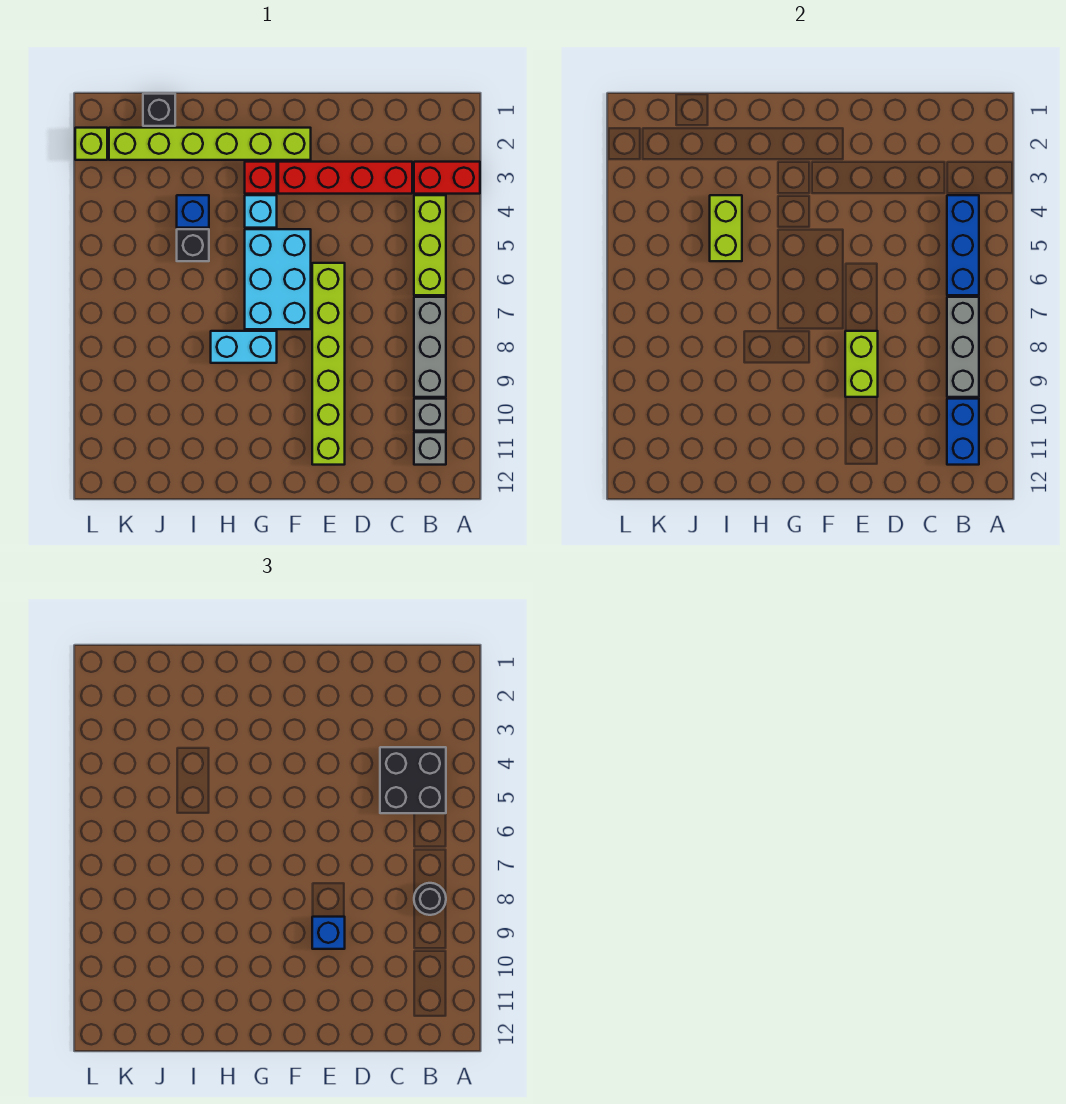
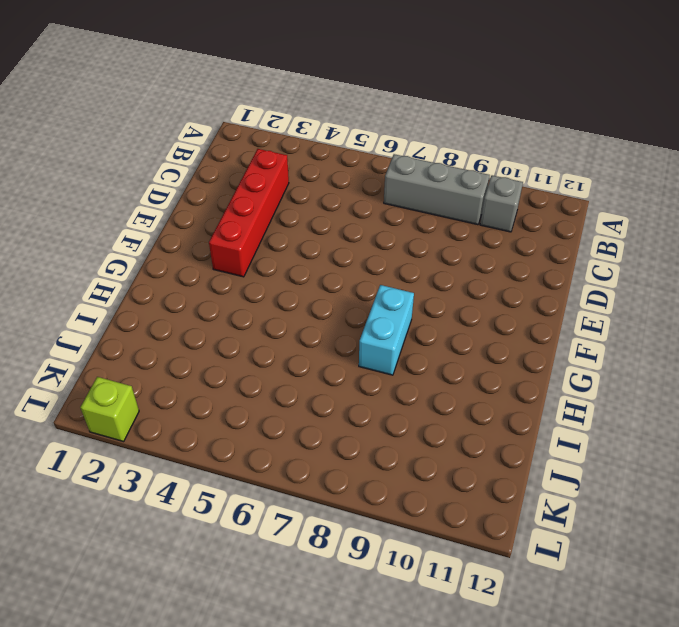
none -> red 1x2 brick [414,162,480,194]
none -> lime 1x3 brick [414,195,446,295]
none -> grey 1x1 brick [414,432,446,465]

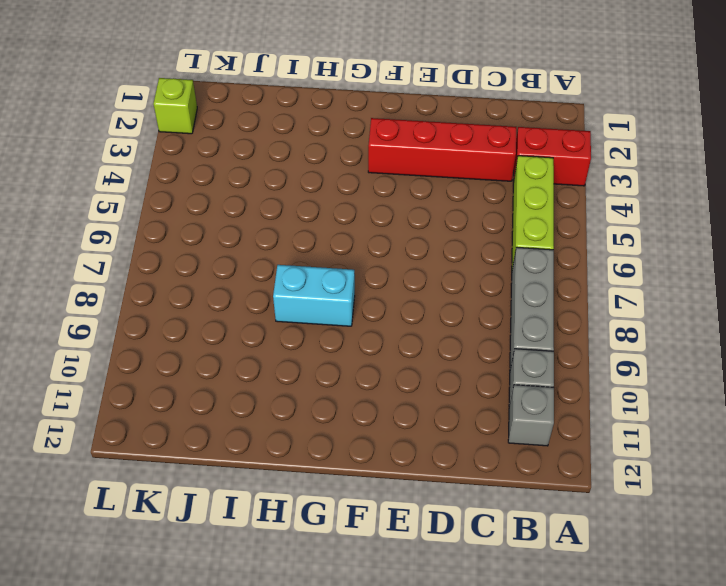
none -> lime 1x6 brick [312,263,345,465]
none -> lime 1x6 brick [109,128,311,160]
none -> cyan 2x3 brick [245,229,311,329]

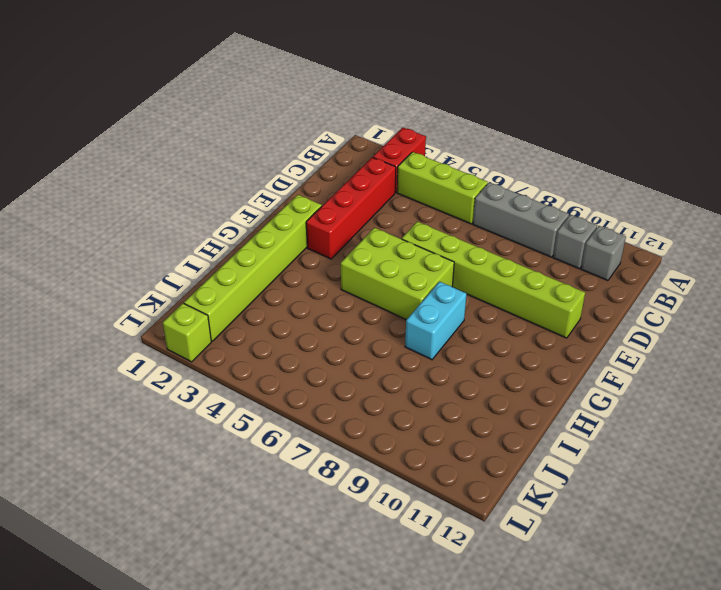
lime 2x3 brick [341,228,454,320] -> cyan 2x3 brick [245,229,311,329]
none -> red 1x1 brick [245,162,277,194]
none -> cyan 1x1 brick [245,195,277,228]
none -> blue 1x1 brick [177,195,209,228]

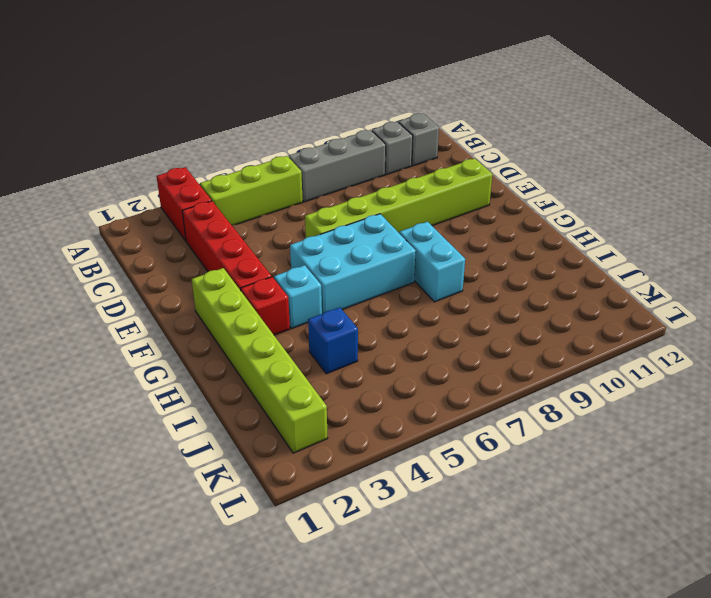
none -> black 1x1 brick [177,229,209,261]
none -> black 1x1 brick [143,94,175,126]
none -> lime 1x1 brick [75,128,107,160]

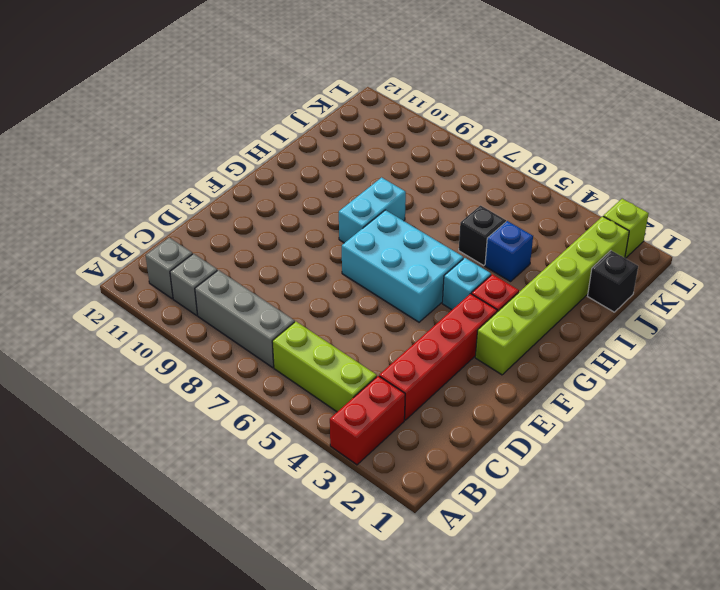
none -> lime 1x6 brick [312,263,345,465]
none -> blue 1x3 brick [947,195,979,295]
none -> grey 1x3 brick [947,297,979,397]

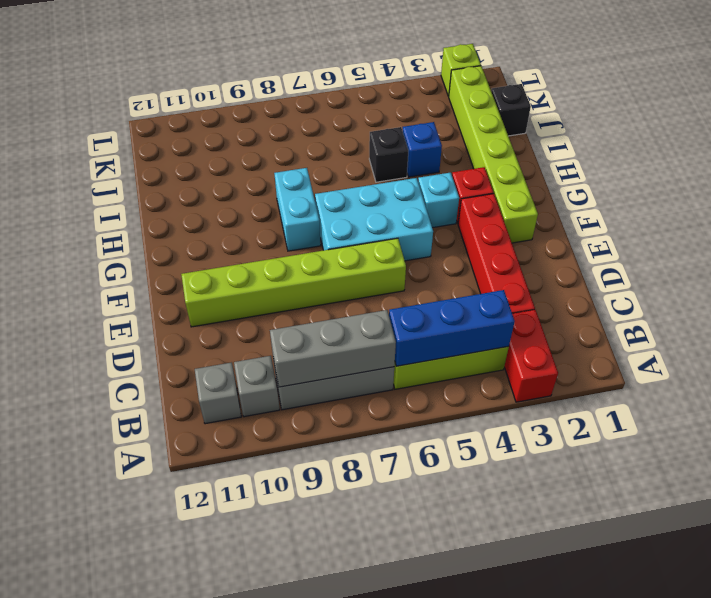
none -> blue 1x2 brick [947,399,979,465]
none -> lime 1x2 brick [845,331,878,397]
none -> lime 1x2 brick [710,195,742,261]

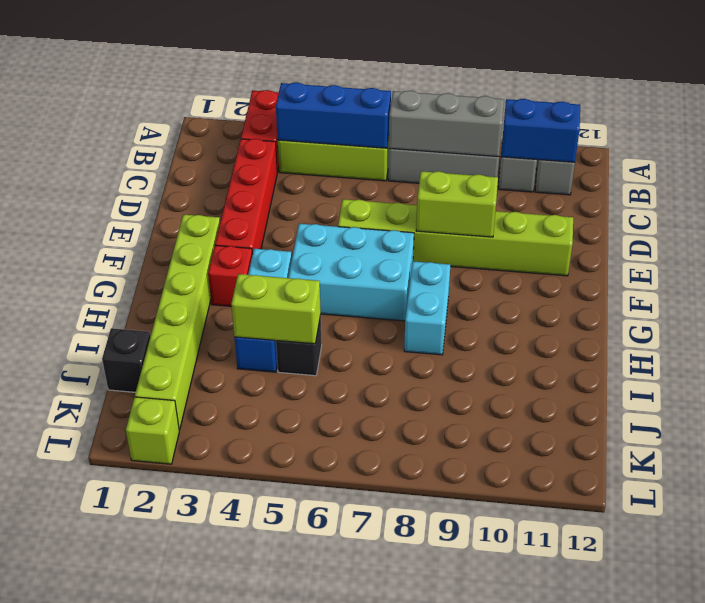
none -> black 2x2 brick [380,747,446,813]
none -> black 1x1 round brick [414,883,446,915]
none -> blue 1x1 brick [312,917,345,949]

■ ■ ■ ■ ■ ■ ■

Lines of the material in which the word "cyan" occurs are to be copied out.

» Problem solution:
none -> cyan 2x3 brick [245,229,311,329]
lime 2x3 brick [341,228,454,320] -> cyan 2x3 brick [245,229,311,329]
none -> cyan 1x1 brick [245,195,277,228]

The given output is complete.